What to work on: Find the line with "(173, 310) = (544, 635): pink" in the entries below, then reproduce it and every line after it down to and including the line with "(571, 169) = (773, 142): yellow", exactly.

++++++++++

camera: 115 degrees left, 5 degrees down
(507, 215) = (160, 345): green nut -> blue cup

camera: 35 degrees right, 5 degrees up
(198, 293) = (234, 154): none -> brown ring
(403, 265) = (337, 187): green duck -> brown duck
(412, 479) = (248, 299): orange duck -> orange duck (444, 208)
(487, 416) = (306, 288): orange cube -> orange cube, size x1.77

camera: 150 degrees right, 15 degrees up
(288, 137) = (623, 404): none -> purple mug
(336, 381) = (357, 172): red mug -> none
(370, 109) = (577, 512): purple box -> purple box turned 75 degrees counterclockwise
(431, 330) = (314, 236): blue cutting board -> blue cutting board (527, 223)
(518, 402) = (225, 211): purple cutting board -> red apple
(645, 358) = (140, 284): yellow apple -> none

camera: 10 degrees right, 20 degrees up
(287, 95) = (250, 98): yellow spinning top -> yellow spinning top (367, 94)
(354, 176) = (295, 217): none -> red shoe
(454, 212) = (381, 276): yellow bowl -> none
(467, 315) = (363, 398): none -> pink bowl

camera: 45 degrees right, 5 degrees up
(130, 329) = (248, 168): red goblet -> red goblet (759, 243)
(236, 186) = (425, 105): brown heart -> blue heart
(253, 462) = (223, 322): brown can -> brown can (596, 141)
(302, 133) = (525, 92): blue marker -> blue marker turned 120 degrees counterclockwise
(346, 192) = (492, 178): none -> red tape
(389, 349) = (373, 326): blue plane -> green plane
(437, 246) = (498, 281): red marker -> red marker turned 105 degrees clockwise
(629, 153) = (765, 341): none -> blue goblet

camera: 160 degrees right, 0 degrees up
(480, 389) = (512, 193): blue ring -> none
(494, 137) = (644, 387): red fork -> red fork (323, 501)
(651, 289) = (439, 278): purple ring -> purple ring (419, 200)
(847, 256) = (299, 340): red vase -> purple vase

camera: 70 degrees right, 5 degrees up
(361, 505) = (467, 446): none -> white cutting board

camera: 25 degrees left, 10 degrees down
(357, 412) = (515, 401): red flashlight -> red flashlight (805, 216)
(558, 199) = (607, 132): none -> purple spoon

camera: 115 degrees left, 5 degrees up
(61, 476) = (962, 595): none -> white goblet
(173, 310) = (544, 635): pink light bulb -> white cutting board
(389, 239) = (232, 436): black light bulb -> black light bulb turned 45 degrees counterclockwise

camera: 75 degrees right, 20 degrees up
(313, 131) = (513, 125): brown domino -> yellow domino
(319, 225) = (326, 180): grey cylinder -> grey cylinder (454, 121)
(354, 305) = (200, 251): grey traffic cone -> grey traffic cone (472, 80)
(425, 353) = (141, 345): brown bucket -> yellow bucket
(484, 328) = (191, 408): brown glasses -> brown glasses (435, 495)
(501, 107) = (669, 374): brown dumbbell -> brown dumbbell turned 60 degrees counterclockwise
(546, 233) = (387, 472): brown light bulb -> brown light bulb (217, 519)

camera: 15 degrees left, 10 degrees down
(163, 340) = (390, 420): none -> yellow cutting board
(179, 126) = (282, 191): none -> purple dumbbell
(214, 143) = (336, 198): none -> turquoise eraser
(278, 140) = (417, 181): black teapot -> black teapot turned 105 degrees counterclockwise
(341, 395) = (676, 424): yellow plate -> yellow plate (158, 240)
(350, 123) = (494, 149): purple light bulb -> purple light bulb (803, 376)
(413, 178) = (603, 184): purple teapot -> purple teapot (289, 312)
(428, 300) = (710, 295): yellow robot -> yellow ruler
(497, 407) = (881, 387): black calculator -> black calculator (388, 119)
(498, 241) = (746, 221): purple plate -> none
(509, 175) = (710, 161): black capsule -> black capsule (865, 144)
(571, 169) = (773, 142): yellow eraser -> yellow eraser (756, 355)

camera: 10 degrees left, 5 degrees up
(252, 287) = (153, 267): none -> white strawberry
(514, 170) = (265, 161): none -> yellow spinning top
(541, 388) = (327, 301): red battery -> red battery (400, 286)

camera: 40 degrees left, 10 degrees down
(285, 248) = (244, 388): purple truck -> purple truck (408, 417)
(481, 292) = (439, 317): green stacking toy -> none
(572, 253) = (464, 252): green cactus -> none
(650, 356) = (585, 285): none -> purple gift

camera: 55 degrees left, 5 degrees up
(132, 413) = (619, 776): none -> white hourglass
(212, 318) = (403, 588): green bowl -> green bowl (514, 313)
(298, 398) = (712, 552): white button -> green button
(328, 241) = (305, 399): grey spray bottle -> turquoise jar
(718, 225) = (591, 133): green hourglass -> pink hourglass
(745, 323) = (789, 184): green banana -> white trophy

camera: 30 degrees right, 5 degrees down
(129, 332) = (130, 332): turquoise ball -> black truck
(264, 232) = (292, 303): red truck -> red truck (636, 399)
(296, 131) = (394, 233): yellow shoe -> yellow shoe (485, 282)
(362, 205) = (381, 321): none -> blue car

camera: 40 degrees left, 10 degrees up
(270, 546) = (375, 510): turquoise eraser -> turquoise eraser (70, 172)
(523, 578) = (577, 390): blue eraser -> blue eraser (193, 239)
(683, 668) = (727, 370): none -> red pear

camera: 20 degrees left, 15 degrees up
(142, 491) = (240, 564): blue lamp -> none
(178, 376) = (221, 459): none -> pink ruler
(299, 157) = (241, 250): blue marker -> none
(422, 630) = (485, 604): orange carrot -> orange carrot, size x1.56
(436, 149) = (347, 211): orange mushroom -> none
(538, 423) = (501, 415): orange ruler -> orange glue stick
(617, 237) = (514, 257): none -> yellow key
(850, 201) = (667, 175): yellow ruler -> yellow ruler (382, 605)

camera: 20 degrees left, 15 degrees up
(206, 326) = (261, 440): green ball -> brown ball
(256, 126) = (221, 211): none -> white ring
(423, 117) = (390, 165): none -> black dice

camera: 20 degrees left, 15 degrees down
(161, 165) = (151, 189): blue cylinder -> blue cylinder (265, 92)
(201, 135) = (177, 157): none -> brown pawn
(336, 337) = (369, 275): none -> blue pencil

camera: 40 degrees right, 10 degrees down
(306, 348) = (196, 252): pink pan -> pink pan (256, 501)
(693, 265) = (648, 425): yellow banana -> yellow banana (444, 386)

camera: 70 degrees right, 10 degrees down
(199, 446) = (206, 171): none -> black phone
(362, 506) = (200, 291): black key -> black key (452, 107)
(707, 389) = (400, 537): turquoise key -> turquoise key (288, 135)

++++++++++

Expected output:
(173, 310) = (544, 635): pink light bulb -> white cutting board
(389, 239) = (232, 436): black light bulb -> black light bulb turned 45 degrees counterclockwise

camera: 75 degrees right, 20 degrees up
(313, 131) = (513, 125): brown domino -> yellow domino
(319, 225) = (326, 180): grey cylinder -> grey cylinder (454, 121)
(354, 305) = (200, 251): grey traffic cone -> grey traffic cone (472, 80)
(425, 353) = (141, 345): brown bucket -> yellow bucket
(484, 328) = (191, 408): brown glasses -> brown glasses (435, 495)
(501, 107) = (669, 374): brown dumbbell -> brown dumbbell turned 60 degrees counterclockwise
(546, 233) = (387, 472): brown light bulb -> brown light bulb (217, 519)

camera: 15 degrees left, 10 degrees down
(163, 340) = (390, 420): none -> yellow cutting board
(179, 126) = (282, 191): none -> purple dumbbell
(214, 143) = (336, 198): none -> turquoise eraser
(278, 140) = (417, 181): black teapot -> black teapot turned 105 degrees counterclockwise
(341, 395) = (676, 424): yellow plate -> yellow plate (158, 240)
(350, 123) = (494, 149): purple light bulb -> purple light bulb (803, 376)
(413, 178) = (603, 184): purple teapot -> purple teapot (289, 312)
(428, 300) = (710, 295): yellow robot -> yellow ruler
(497, 407) = (881, 387): black calculator -> black calculator (388, 119)
(498, 241) = (746, 221): purple plate -> none
(509, 175) = (710, 161): black capsule -> black capsule (865, 144)
(571, 169) = (773, 142): yellow eraser -> yellow eraser (756, 355)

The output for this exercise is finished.